TO DO.
Give the number of lines in the records below that include "PIXELS". Reply with that number alone.

RECORDS FOR THE TASK.
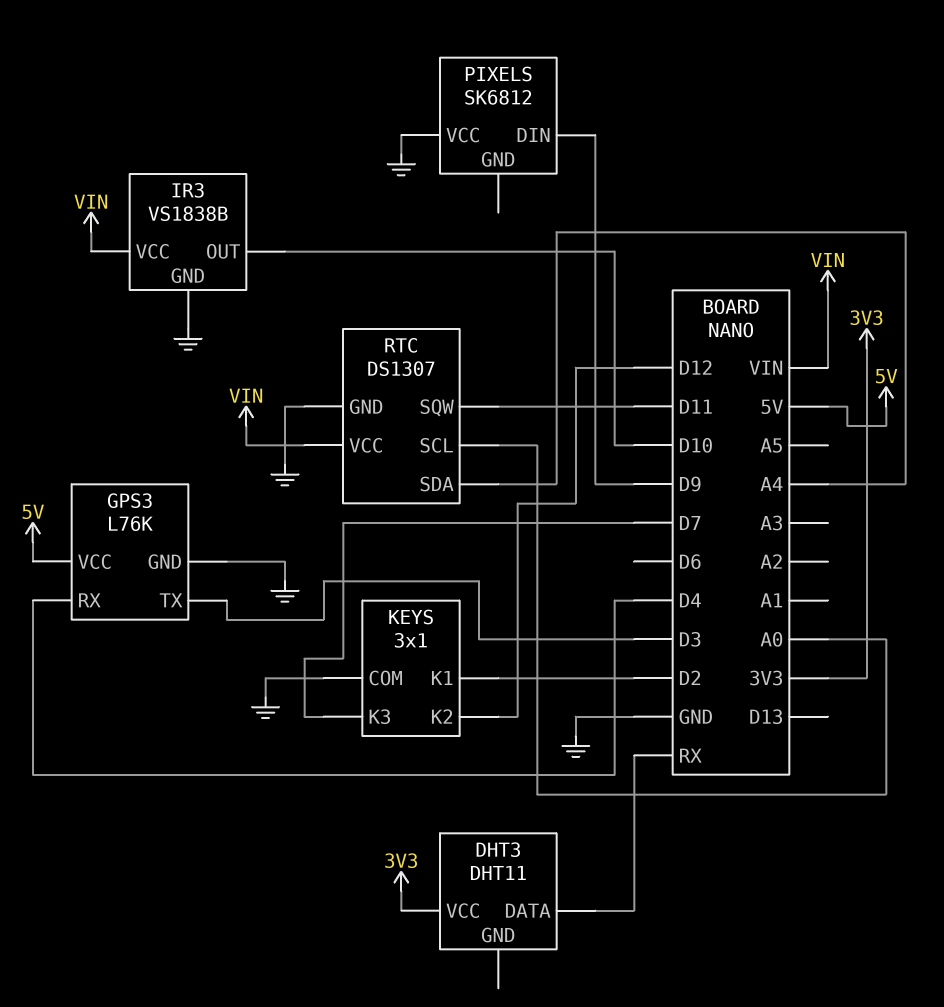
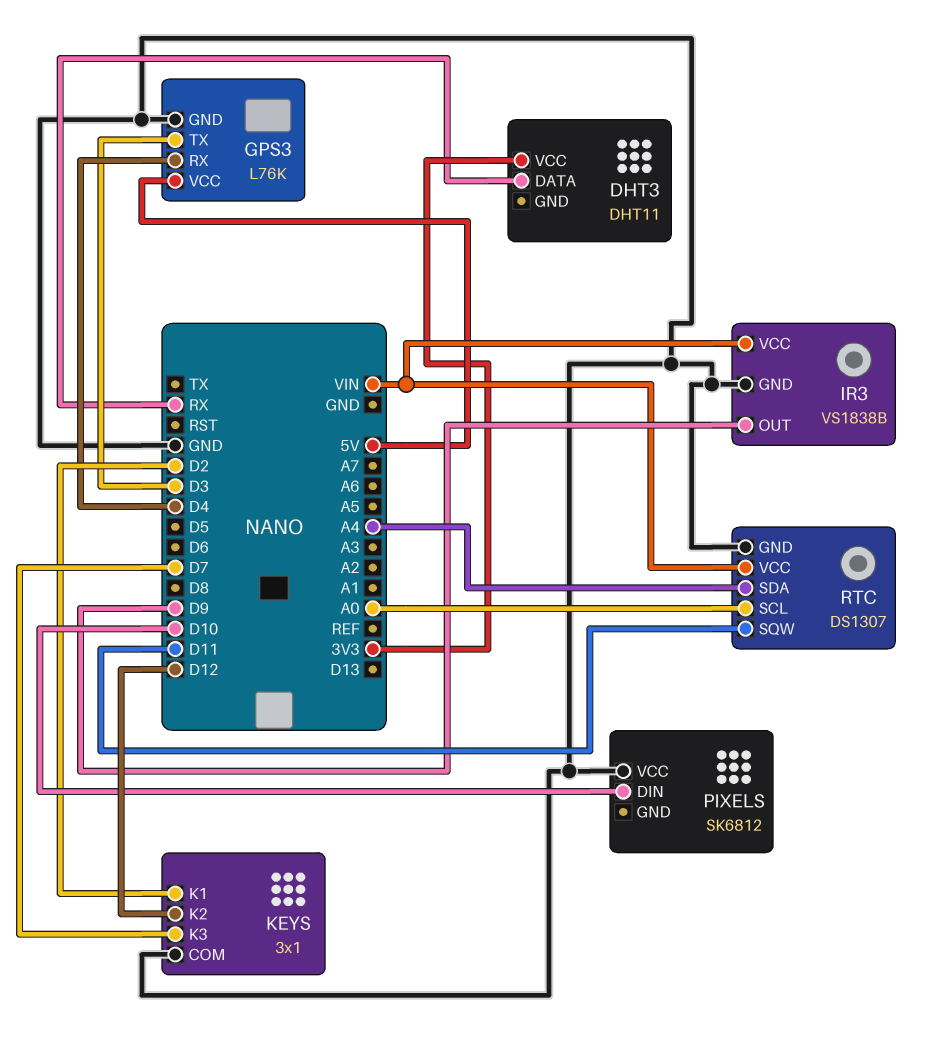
IR3 pin OUT: D10 -> D9
PIXELS pin DIN: D9 -> D10

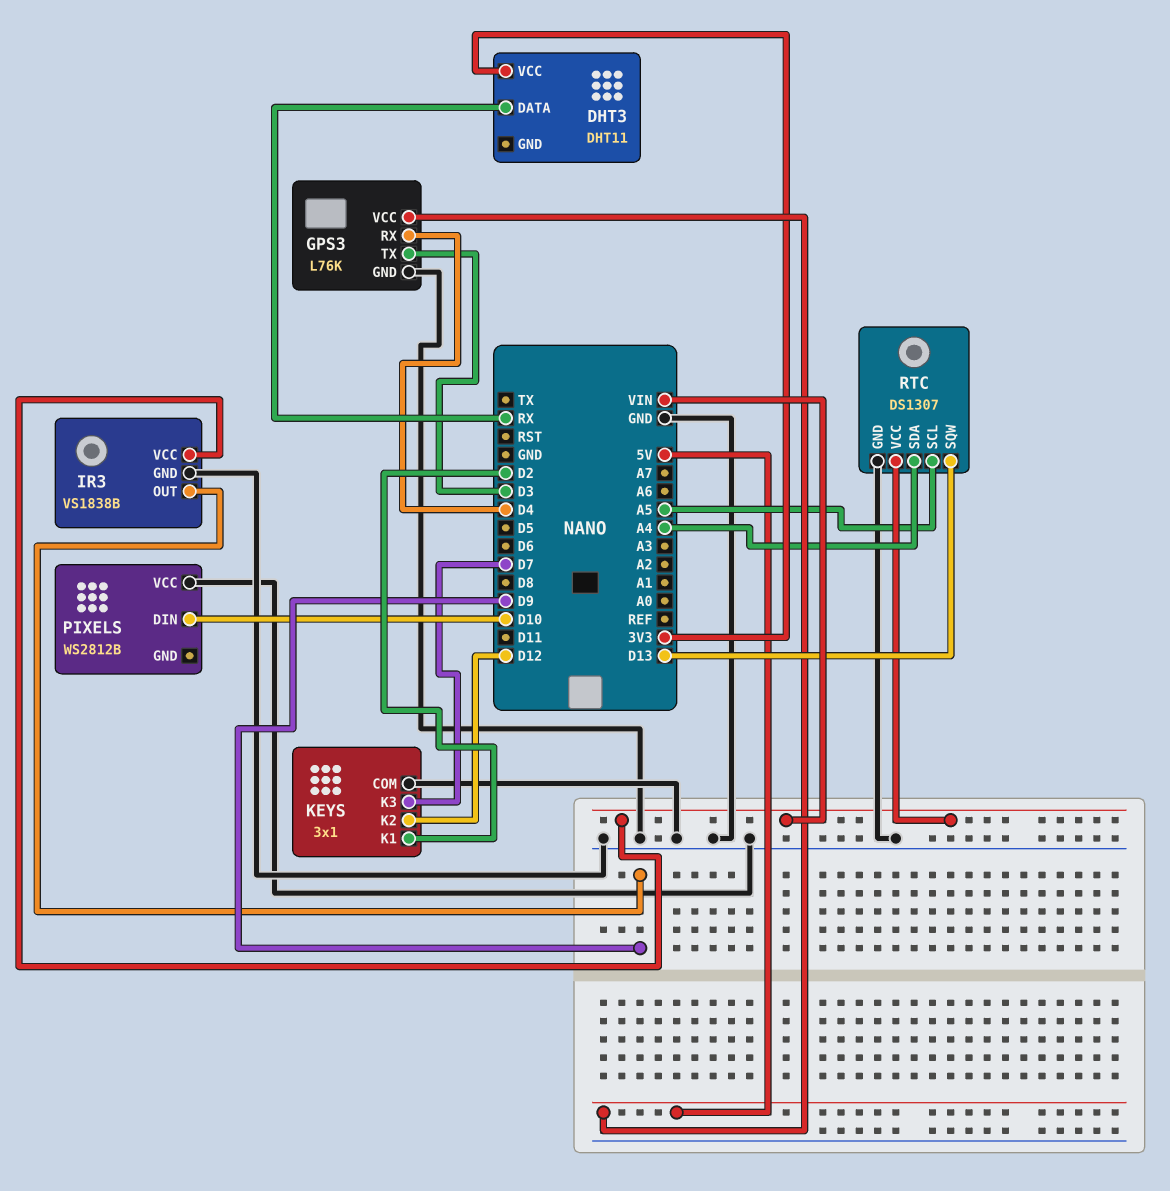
PIXELS: SK6812 -> WS2812B
RTC pin SCL: A0 -> A5
RTC pin SQW: D11 -> D13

WRITTEN ANSWER.
2